--- Records shown ---

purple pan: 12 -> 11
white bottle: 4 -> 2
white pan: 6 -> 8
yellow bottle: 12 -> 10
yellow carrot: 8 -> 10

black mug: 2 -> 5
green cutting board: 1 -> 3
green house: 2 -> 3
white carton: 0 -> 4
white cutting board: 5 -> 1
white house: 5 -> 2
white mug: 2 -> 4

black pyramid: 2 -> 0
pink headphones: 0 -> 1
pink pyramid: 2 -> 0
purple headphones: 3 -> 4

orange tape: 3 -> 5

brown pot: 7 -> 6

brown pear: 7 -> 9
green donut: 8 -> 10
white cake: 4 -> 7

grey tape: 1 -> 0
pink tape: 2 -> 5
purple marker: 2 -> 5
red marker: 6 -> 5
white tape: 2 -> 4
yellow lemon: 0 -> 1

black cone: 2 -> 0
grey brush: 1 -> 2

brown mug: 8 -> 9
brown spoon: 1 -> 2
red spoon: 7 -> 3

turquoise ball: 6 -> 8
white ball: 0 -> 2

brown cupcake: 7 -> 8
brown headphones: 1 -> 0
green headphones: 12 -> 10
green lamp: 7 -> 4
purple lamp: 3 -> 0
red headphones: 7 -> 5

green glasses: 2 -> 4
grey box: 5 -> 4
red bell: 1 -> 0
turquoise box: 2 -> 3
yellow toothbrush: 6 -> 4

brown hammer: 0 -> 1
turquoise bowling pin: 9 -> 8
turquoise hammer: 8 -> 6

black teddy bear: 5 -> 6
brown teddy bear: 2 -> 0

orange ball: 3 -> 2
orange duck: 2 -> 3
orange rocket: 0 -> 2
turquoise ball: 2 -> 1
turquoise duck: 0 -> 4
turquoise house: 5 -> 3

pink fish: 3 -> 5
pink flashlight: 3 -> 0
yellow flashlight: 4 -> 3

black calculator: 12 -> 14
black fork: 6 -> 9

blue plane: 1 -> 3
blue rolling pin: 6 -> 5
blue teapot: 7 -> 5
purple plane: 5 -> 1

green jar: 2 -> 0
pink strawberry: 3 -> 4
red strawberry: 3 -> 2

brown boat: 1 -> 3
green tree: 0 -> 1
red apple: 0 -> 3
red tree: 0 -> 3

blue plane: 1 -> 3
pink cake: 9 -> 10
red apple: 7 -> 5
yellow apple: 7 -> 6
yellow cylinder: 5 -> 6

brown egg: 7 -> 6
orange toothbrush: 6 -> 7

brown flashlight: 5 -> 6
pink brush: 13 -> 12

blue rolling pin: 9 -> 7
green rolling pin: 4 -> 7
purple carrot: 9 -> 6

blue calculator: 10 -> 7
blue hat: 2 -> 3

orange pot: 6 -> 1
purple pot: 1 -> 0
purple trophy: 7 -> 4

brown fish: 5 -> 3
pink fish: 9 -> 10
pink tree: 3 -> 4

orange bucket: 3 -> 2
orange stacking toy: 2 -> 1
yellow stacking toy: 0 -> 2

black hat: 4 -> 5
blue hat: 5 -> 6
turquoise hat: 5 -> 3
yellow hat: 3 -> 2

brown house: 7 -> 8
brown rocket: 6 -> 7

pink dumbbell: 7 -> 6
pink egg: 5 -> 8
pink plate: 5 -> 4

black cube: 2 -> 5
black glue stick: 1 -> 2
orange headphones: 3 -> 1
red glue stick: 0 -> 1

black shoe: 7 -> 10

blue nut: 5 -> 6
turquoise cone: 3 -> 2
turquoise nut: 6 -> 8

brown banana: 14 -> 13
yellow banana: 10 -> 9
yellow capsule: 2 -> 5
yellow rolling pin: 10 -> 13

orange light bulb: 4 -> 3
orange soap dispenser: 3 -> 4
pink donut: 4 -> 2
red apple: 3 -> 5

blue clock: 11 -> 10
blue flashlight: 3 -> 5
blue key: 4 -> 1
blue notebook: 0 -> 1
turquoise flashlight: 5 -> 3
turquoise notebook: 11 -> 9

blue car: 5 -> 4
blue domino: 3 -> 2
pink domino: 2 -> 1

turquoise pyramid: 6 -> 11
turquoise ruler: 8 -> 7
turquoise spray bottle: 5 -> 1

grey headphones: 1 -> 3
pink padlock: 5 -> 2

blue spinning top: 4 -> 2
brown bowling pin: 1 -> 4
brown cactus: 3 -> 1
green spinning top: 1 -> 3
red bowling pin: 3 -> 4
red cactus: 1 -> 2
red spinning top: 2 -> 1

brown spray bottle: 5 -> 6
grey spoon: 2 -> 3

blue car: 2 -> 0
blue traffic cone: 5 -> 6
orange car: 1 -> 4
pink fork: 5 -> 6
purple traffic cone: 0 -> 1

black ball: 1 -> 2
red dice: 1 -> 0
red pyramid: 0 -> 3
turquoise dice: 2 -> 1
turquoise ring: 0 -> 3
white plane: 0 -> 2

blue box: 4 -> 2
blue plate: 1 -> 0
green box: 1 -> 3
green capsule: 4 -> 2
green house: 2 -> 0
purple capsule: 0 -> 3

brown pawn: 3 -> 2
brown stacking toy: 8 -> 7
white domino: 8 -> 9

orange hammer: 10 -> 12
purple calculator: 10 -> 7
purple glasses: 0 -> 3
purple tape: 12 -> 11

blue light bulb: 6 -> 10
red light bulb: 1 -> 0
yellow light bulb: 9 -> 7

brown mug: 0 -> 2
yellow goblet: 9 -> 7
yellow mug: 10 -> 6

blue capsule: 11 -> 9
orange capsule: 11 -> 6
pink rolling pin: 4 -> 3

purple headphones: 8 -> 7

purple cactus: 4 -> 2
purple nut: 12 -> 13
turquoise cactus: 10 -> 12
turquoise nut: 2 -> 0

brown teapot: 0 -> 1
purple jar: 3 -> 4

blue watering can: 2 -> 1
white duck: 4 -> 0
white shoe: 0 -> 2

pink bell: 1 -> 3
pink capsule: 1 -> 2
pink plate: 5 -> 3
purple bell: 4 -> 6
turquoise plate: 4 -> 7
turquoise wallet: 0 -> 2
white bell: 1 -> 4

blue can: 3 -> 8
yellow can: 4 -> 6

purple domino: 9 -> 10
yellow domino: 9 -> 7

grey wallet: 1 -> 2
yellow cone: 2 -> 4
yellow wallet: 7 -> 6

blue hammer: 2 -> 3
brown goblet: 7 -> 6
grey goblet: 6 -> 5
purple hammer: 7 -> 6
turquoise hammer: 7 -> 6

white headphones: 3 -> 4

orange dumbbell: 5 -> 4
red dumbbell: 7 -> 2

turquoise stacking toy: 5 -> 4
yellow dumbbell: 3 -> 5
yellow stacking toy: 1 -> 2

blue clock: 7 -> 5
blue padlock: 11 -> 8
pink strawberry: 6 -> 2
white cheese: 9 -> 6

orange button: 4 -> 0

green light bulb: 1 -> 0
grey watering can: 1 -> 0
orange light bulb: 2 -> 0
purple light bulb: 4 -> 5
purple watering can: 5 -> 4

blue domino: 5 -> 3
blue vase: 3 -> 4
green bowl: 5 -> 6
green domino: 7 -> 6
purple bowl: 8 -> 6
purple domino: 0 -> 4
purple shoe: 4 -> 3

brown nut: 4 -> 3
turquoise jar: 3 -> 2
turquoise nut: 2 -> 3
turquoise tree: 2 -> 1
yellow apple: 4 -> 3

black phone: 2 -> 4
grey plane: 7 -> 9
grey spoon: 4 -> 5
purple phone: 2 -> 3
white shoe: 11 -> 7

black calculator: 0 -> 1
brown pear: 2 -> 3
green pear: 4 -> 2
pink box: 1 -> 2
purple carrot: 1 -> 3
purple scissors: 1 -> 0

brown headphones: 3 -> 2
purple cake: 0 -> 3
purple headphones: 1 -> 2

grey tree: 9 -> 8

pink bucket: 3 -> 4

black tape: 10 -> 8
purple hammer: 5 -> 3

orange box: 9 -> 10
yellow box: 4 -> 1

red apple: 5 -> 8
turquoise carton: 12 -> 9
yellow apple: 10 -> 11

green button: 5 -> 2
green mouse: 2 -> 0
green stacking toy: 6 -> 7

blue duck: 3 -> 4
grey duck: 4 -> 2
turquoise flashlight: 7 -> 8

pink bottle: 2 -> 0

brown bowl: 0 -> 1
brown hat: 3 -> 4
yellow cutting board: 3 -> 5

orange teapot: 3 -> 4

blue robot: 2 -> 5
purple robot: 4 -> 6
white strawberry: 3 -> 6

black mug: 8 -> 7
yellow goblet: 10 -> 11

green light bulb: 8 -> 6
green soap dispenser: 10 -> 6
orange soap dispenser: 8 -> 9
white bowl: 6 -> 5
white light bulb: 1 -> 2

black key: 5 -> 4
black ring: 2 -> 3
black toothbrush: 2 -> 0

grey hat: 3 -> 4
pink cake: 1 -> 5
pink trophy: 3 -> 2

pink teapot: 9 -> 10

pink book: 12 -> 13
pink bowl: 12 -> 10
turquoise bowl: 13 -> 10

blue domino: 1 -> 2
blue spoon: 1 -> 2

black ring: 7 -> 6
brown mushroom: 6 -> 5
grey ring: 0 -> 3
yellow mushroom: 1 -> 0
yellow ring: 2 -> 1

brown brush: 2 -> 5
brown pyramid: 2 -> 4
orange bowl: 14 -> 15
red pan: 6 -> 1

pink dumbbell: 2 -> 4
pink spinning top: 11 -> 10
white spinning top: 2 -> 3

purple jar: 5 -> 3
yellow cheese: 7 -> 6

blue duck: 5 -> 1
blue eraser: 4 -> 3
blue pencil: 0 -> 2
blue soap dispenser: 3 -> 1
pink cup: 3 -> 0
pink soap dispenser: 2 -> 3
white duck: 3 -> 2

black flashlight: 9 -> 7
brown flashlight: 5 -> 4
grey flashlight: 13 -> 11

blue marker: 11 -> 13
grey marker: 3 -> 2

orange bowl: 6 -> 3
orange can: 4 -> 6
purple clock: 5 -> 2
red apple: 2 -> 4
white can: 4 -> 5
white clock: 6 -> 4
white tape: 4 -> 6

---

- What you need to do: Copy, from the material, each line that holds the string "teddy".

- Answer to this task:
black teddy bear: 5 -> 6
brown teddy bear: 2 -> 0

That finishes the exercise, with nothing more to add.